• _Input for this task_:
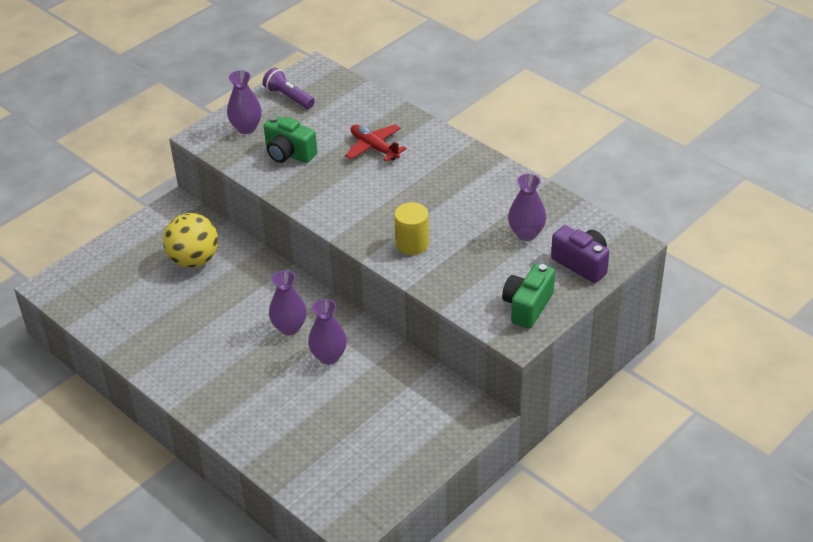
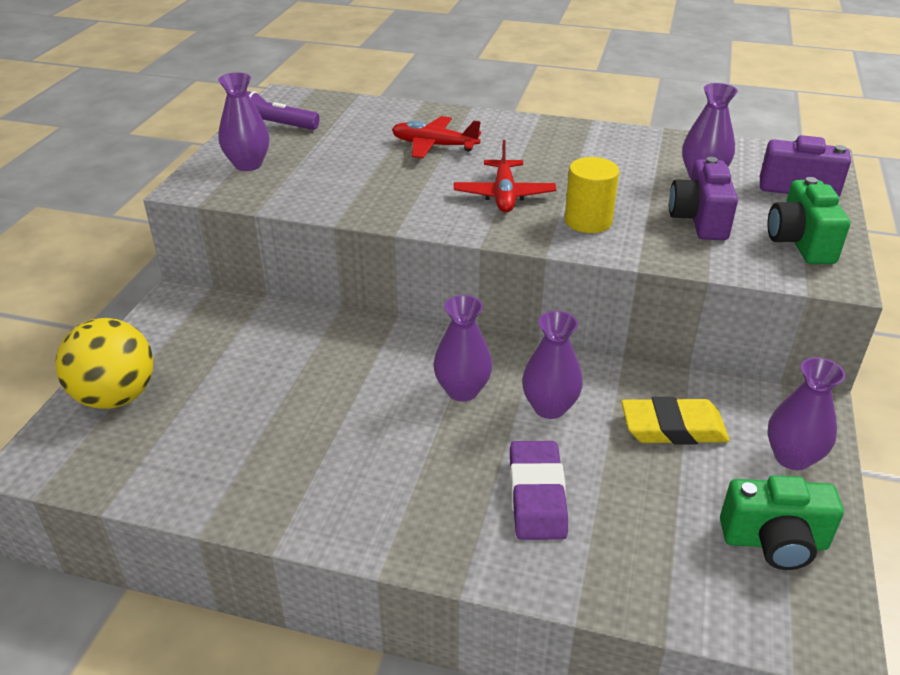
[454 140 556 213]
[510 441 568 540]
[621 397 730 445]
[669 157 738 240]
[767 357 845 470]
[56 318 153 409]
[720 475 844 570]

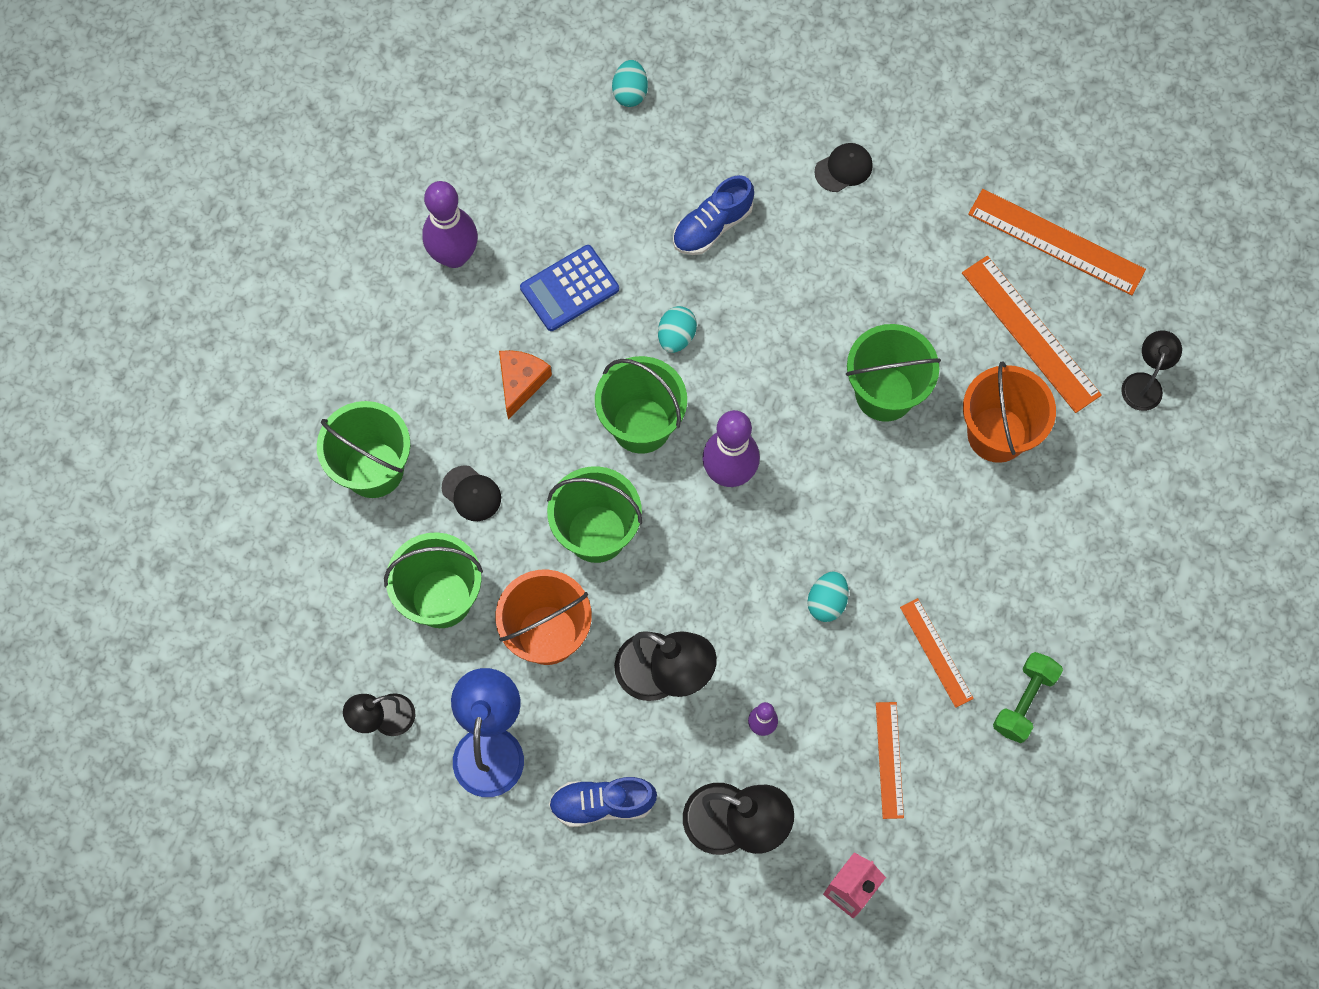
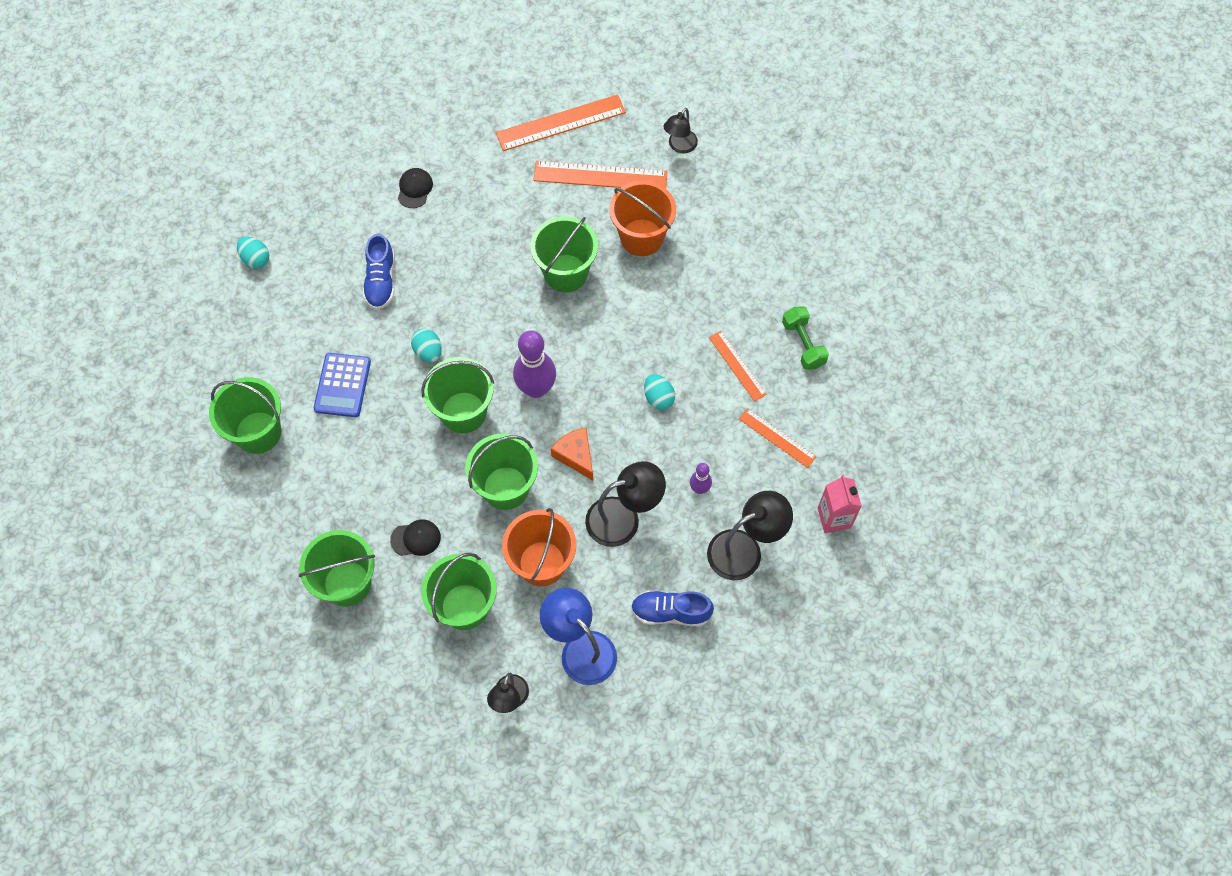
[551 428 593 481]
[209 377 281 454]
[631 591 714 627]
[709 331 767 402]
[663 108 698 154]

• _Work order_: The result should be every line of the data, reproduced exactly, with the images removed.

• _Result_:
[454 140 556 213]
[510 441 568 540]
[621 397 730 445]
[669 157 738 240]
[767 357 845 470]
[56 318 153 409]
[720 475 844 570]

[551 428 593 481]
[209 377 281 454]
[631 591 714 627]
[709 331 767 402]
[663 108 698 154]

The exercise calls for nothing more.